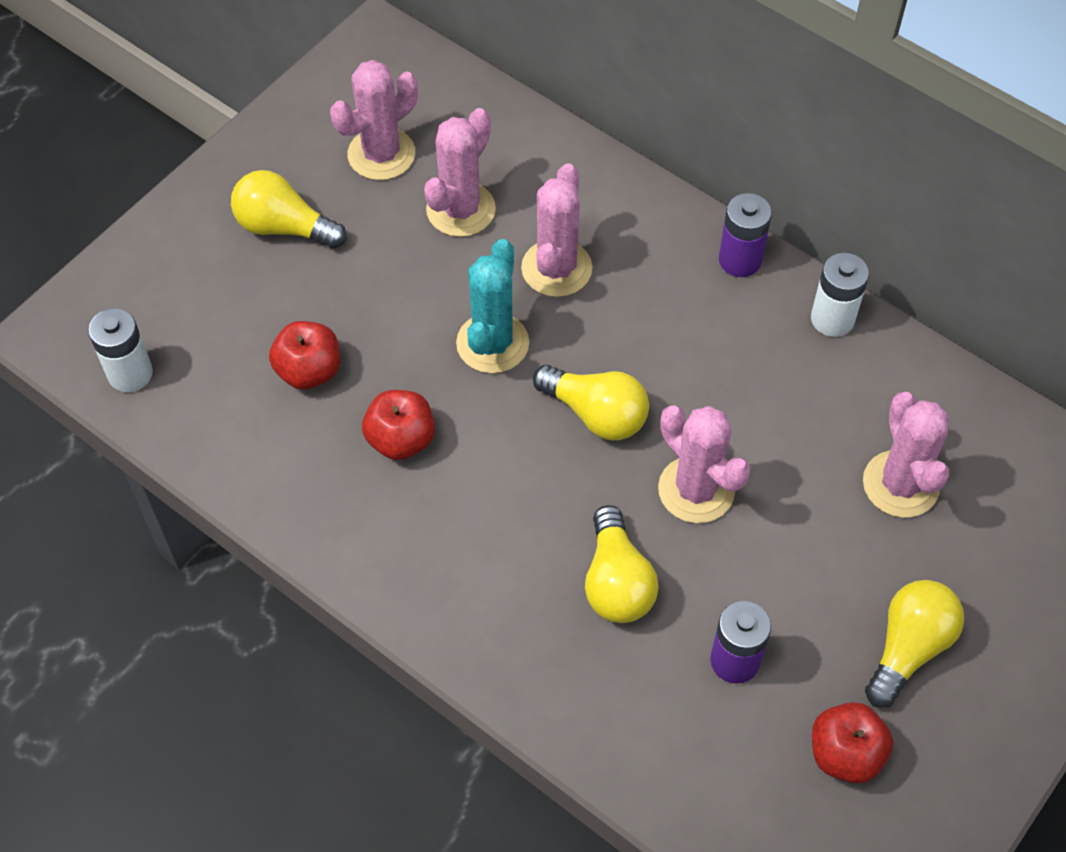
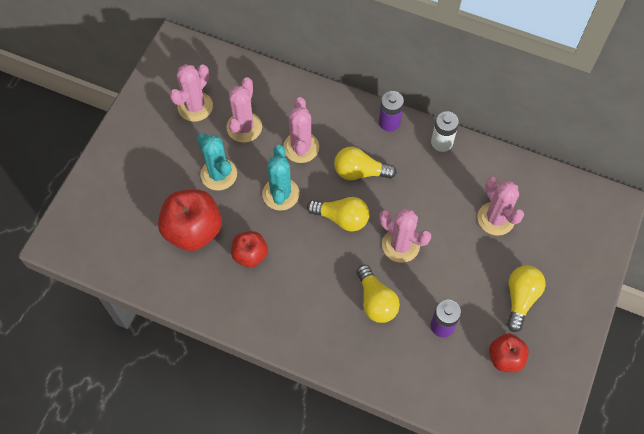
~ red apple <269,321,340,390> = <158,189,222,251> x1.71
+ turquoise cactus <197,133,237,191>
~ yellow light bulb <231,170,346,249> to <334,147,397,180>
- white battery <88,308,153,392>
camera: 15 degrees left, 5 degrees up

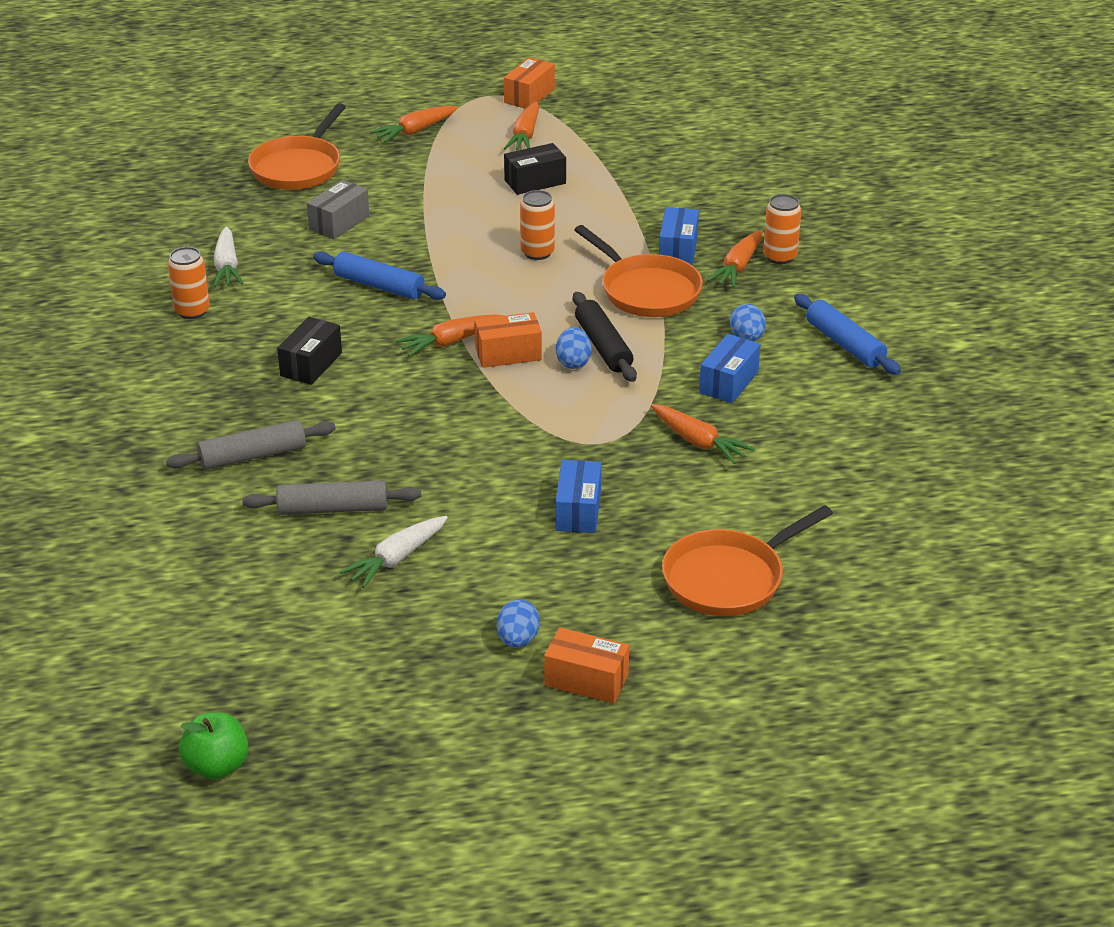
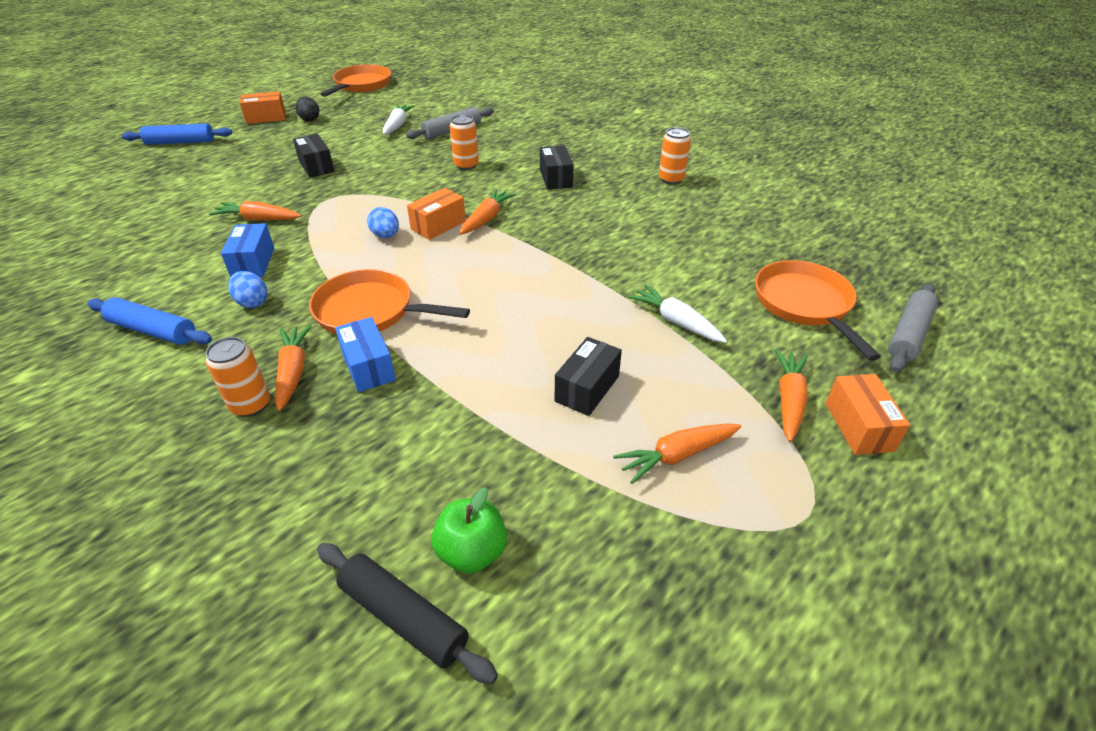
~ blue rolling pin <313,252,446,300> to <122,123,232,145>
~ blue box <556,460,601,533> to black box <293,134,335,178>
~ blue egg <497,600,540,648> to black egg <296,96,319,122>
~ black rolling pin <573,292,637,382> to <317,543,498,684>
~ orange pan <662,505,833,616> to <320,64,391,97>
~ green apple <179,712,249,780> to <431,487,507,574>
~ orange can <520,190,555,260> to <450,115,479,170>
~ orange carrot <504,102,539,150> = <613,423,742,484> 90 degrees counterclockwise
~ white carrot <214,226,244,287> to <628,284,727,343>
~ orange box <504,57,555,109> to <825,374,910,455>
~ grey rolling pin <166,420,336,470> to <888,283,938,372>
- grey box <307,180,369,239>
camera: 145 degrees right, 5 degrees up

....................

▶ Activity: Give again, word for word, every line of the listing above from the one with "<231,170,346,249> to <334,147,397,180>" to the one with "- white battery <88,308,153,392>", both inclusive, and nothing beyond them.

▶ Response for this exercise:
~ yellow light bulb <231,170,346,249> to <334,147,397,180>
- white battery <88,308,153,392>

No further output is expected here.